Assignment:
Would you return the data below exactly as it stands, with every picture left out?

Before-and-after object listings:
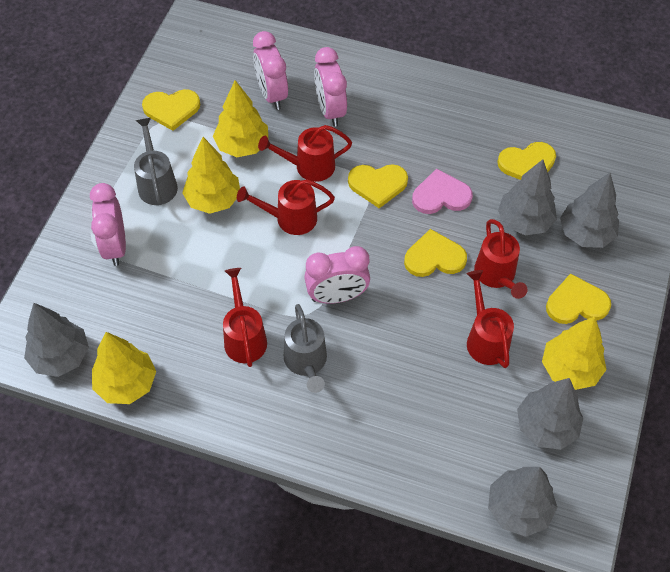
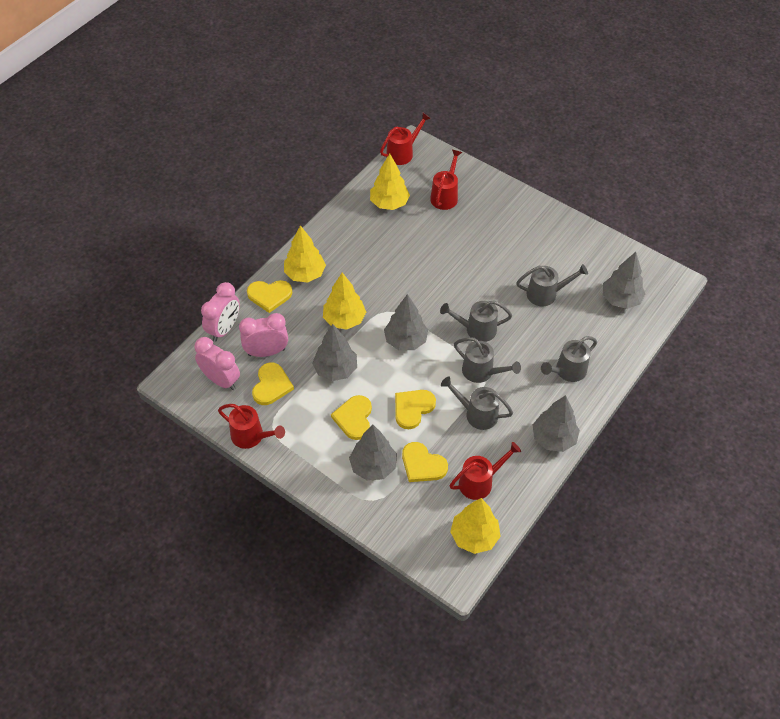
grey watering can: 2 -> 5
pink clock: 4 -> 3
pink heart: 1 -> 0
red watering can: 5 -> 4

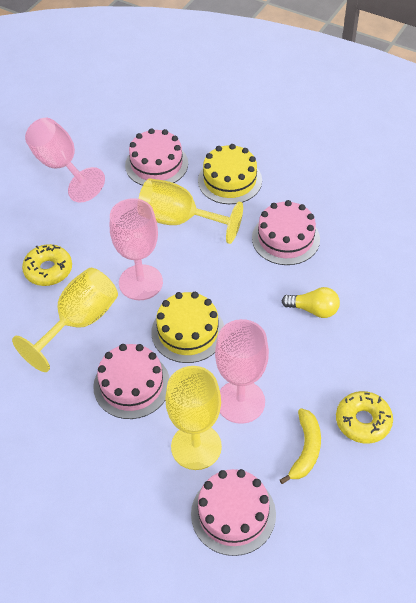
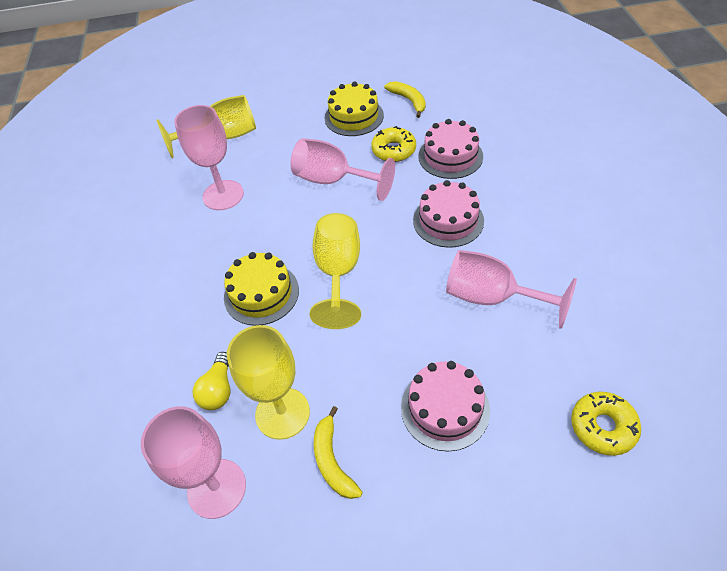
pink cake: 4 -> 3
pink goblet: 3 -> 4
yellow banana: 1 -> 2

Exercise response:
grey watering can: 2 -> 5
pink clock: 4 -> 3
pink heart: 1 -> 0
red watering can: 5 -> 4

pink cake: 4 -> 3
pink goblet: 3 -> 4
yellow banana: 1 -> 2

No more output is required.